### YOUR ASSIGNMENT
A faithful copy of every record is needed here. Images must not appear in it.

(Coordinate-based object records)
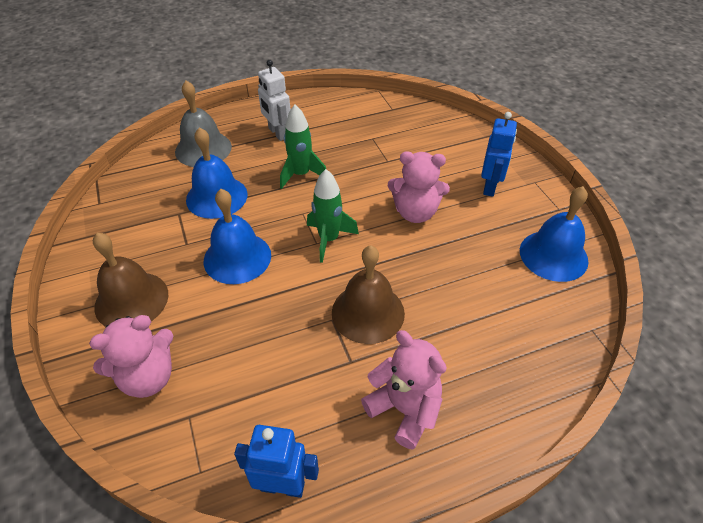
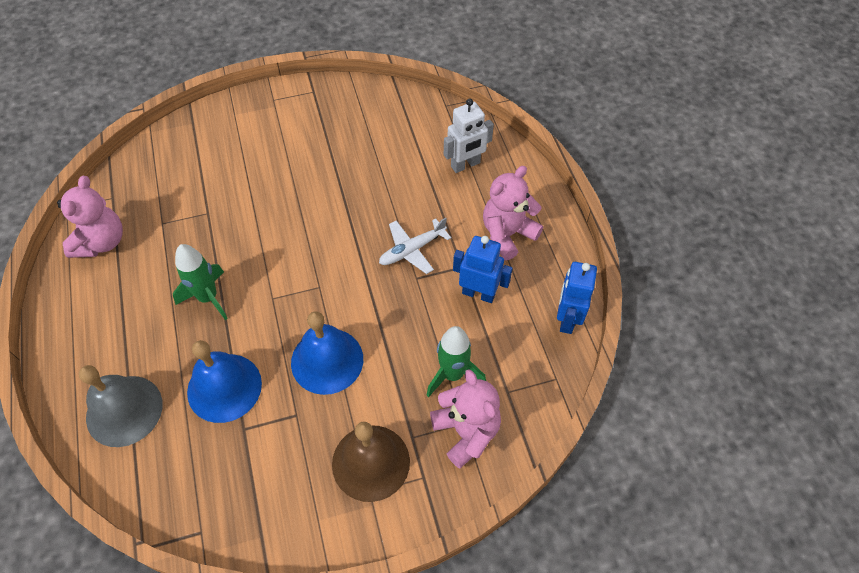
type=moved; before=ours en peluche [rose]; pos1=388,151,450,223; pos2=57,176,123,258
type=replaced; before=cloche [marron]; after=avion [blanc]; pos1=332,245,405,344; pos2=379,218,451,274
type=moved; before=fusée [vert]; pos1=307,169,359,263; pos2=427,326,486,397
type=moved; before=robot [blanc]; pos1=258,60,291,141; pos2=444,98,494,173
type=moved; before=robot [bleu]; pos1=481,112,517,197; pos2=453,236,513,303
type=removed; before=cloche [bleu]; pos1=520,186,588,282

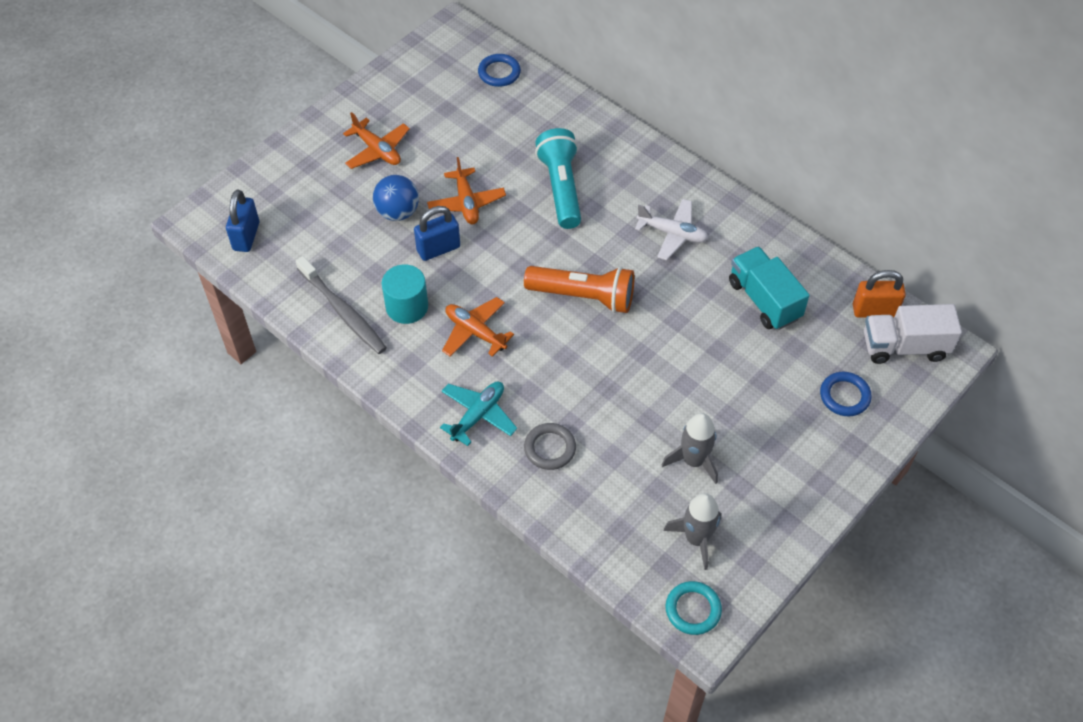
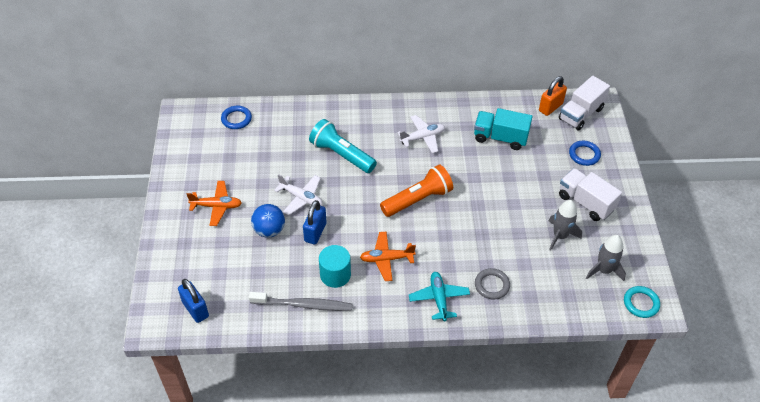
type=recoloured; before=avion [orange]; after=avion [blanc]; pos1=427,157,506,224; pos2=274,174,322,216
type=added; after=camion [blanc]; pos2=559,168,622,221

### THE ANSWER
type=moved; before=ours en peluche [rose]; pos1=388,151,450,223; pos2=57,176,123,258
type=replaced; before=cloche [marron]; after=avion [blanc]; pos1=332,245,405,344; pos2=379,218,451,274
type=moved; before=fusée [vert]; pos1=307,169,359,263; pos2=427,326,486,397
type=moved; before=robot [blanc]; pos1=258,60,291,141; pos2=444,98,494,173
type=moved; before=robot [bleu]; pos1=481,112,517,197; pos2=453,236,513,303
type=removed; before=cloche [bleu]; pos1=520,186,588,282

type=recoloured; before=avion [orange]; after=avion [blanc]; pos1=427,157,506,224; pos2=274,174,322,216
type=added; after=camion [blanc]; pos2=559,168,622,221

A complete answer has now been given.